Excerpted data:
>>>>>
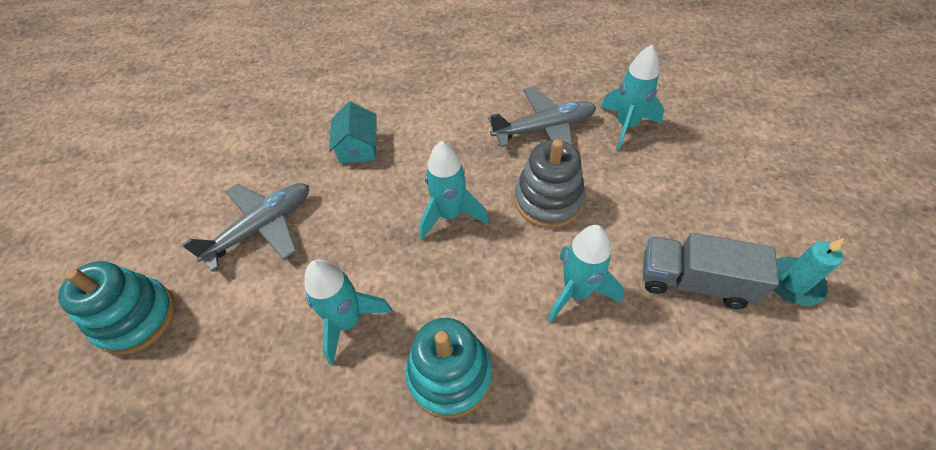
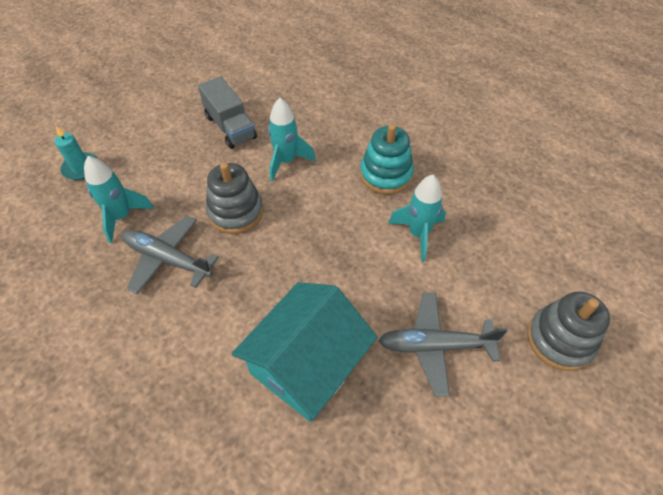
camera: 140 degrees left, 0 degrees up
(136, 318) = (559, 340): turquoise stacking toy -> grey stacking toy
(358, 147) = (307, 364): turquoise house -> turquoise house, size x2.01
(450, 215) = (301, 250): turquoise rocket -> none
(794, 283) = (193, 98): turquoise candle -> turquoise candle (81, 168)

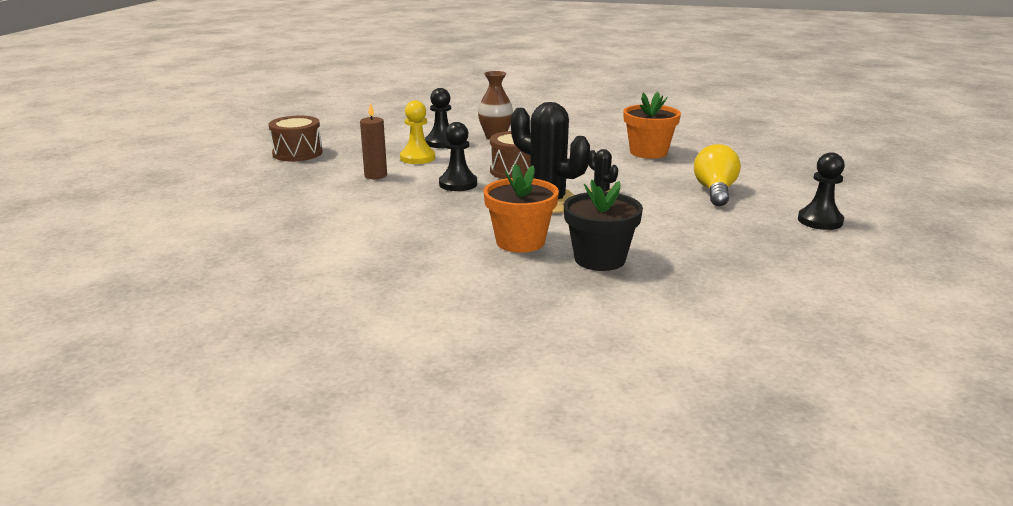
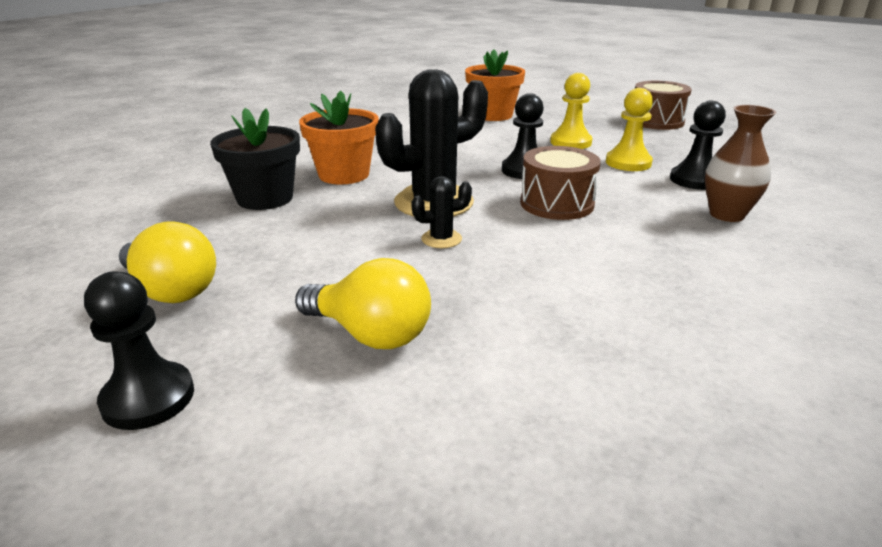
camera: 110 degrees right, 5 degrees up
(375, 175) = (570, 142): brown candle -> yellow pawn
(648, 152) = (621, 332): orange flower pot -> orange flower pot (493, 115)
(751, 246) = (171, 290): none -> yellow light bulb

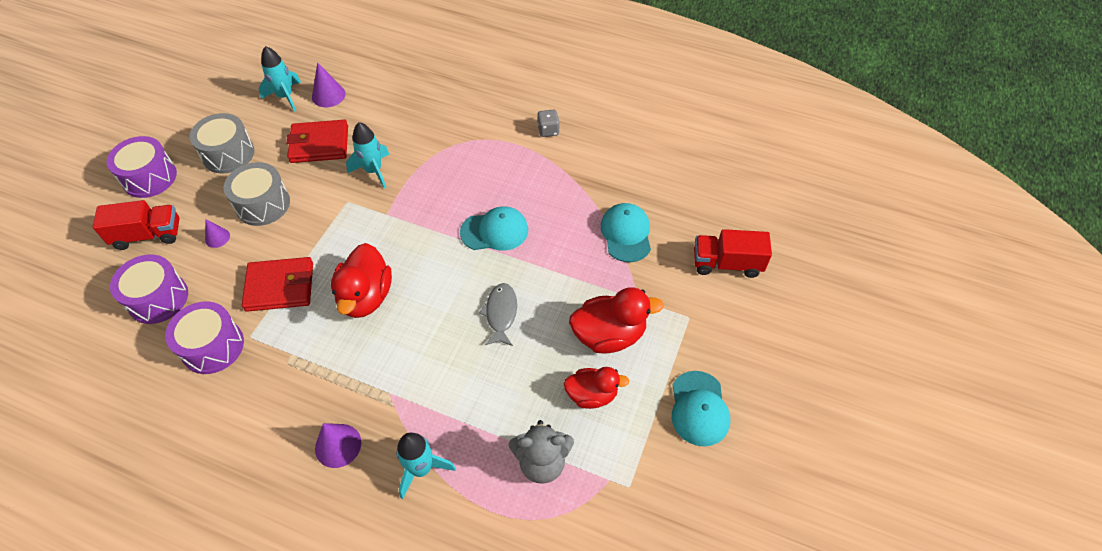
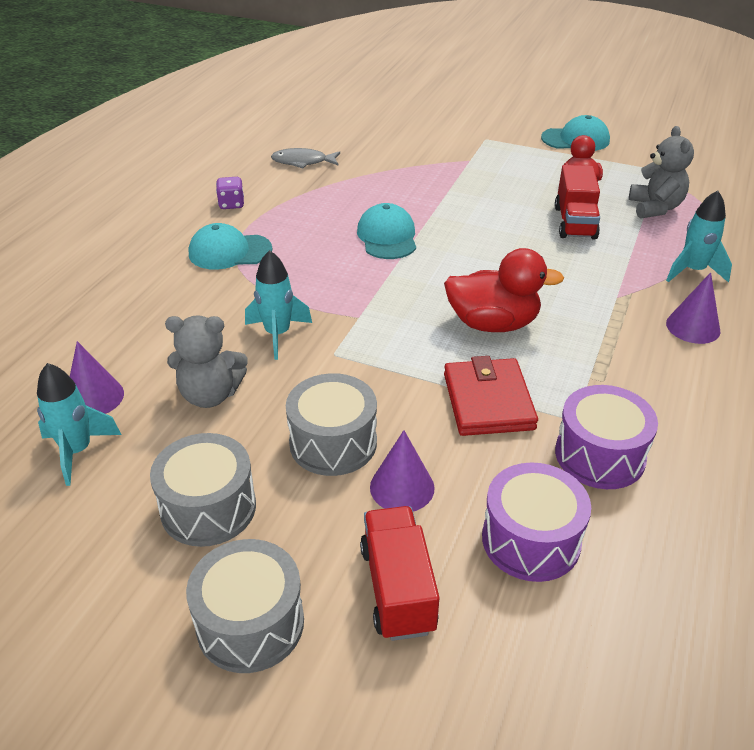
camera: 90 degrees left, 15 degrees down
(149, 177) = (250, 623): purple drum -> grey drum
(217, 238) = (402, 487): purple cone -> purple cone, size x1.59
(319, 144) = (210, 395): red wallet -> grey teddy bear
(501, 313) = (499, 231): grey fish -> grey fish (302, 162)
(548, 130) = (231, 204): grey dice -> purple dice
(609, 335) = (513, 175): red duck -> none
(626, 234) = (390, 163): turquoise cap -> turquoise cap (229, 252)
(726, 263) = (424, 120): red truck -> red truck (575, 222)

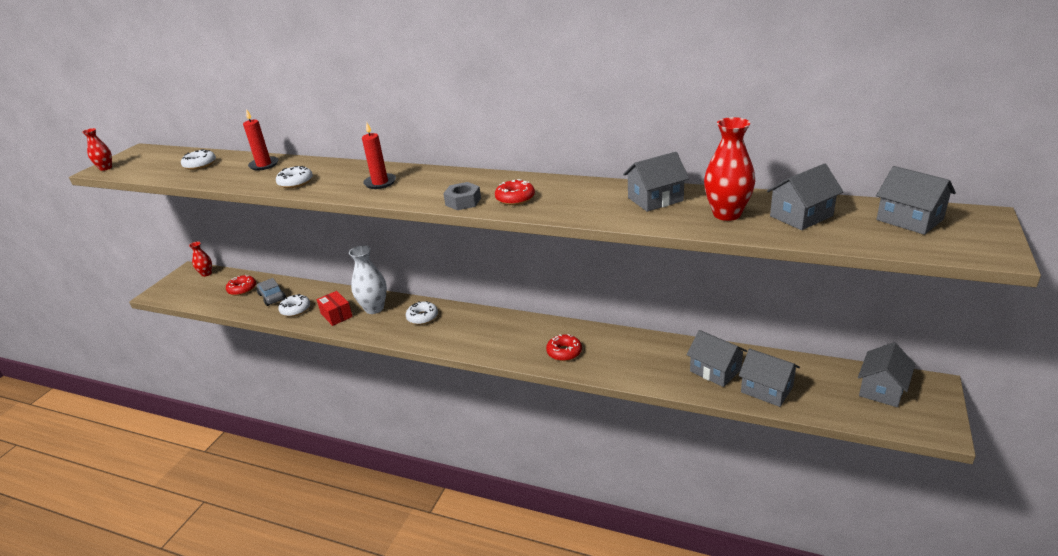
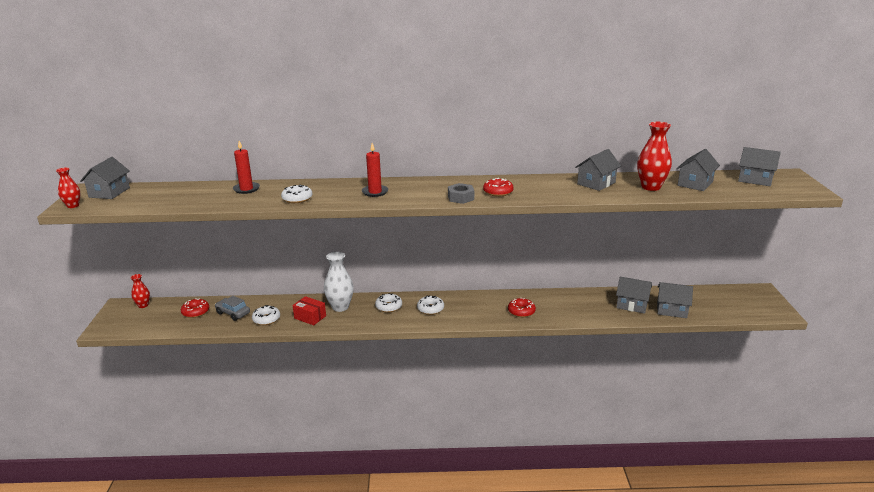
camera: 25 degrees left, 5 degrees down
(200, 165) = (178, 194): white donut -> white donut (430, 309)
(882, 389) = (736, 297): grey house -> grey house (109, 192)

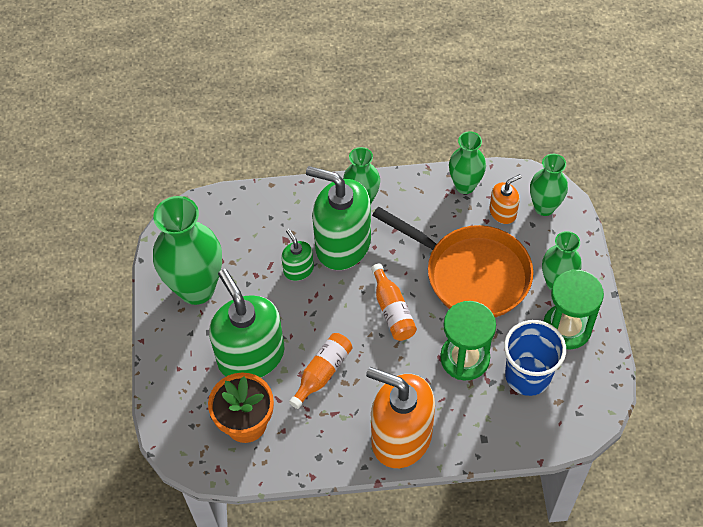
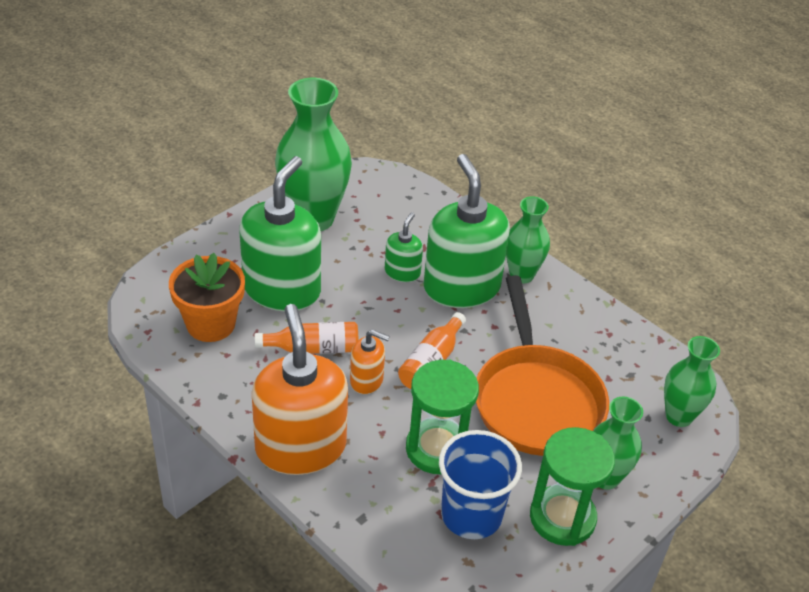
camera: 45 degrees right, 15 degrees down
(465, 185) = (627, 339): green vase -> none
(503, 212) = (633, 386): orange soap dispenser -> orange soap dispenser (367, 380)

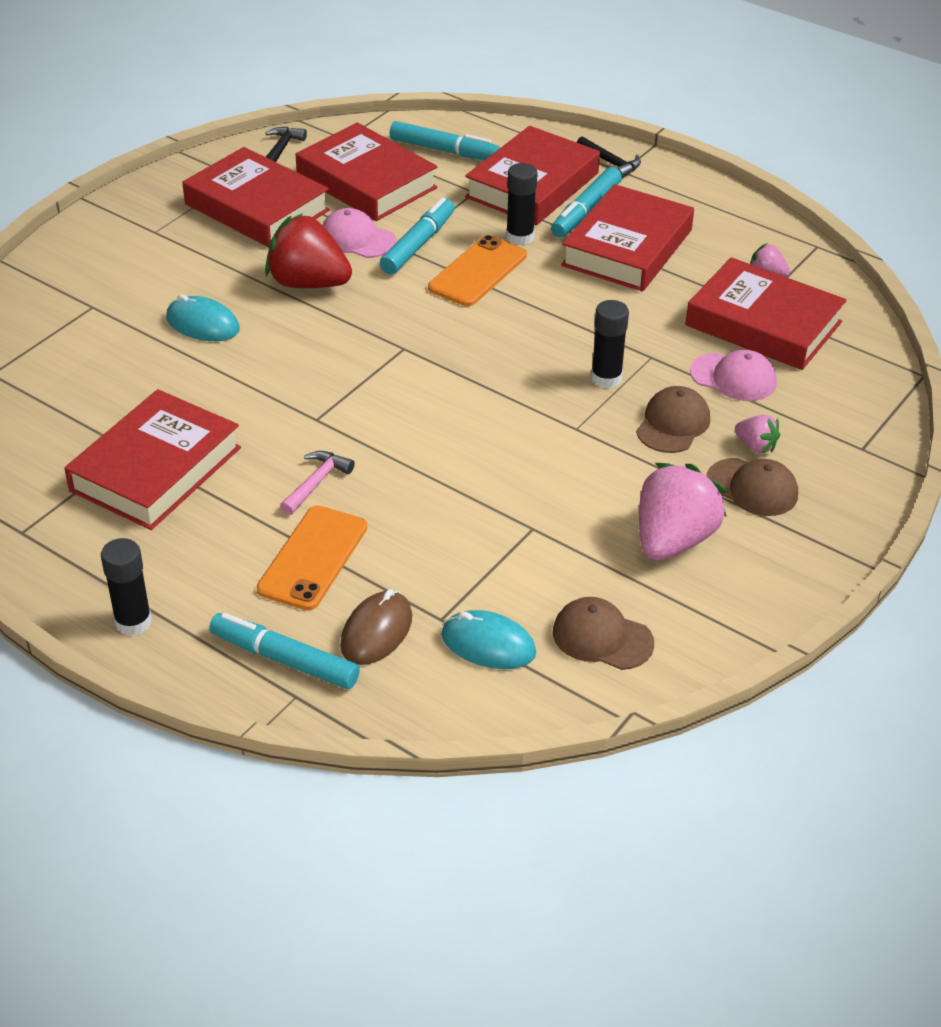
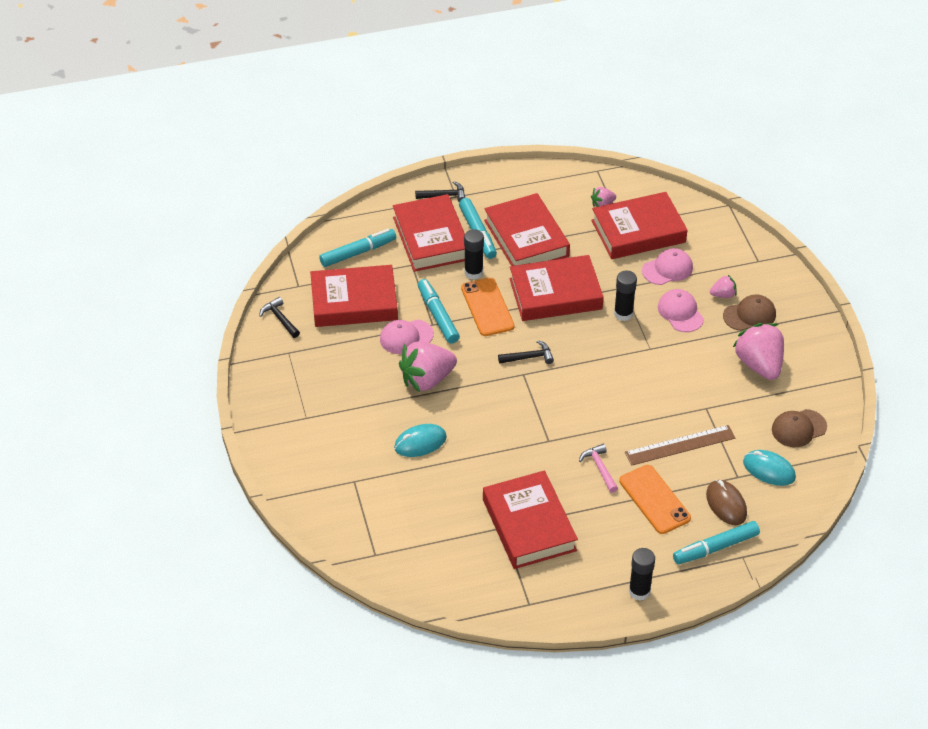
camera: 50 degrees left, 5 degrees up
(257, 207) = (329, 361): red book -> red book (555, 294)
(308, 283) = (427, 379): red strawberry -> pink strawberry
(436, 339) = (529, 357): none -> black hammer
(436, 536) = (680, 445): none -> brown ruler
(488, 644) = (769, 470): turquoise mouse -> turquoise mouse turned 60 degrees clockwise
(673, 424) = (680, 312): brown cap -> pink cap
<<<<<
What is required:
Copy each line of the entries in which the string "down" is found.

Result below:
camera: 90 degrees left, 15 degrees down
camera: 25 degrees left, 5 degrees down
camera: 45 degrees right, 15 degrees down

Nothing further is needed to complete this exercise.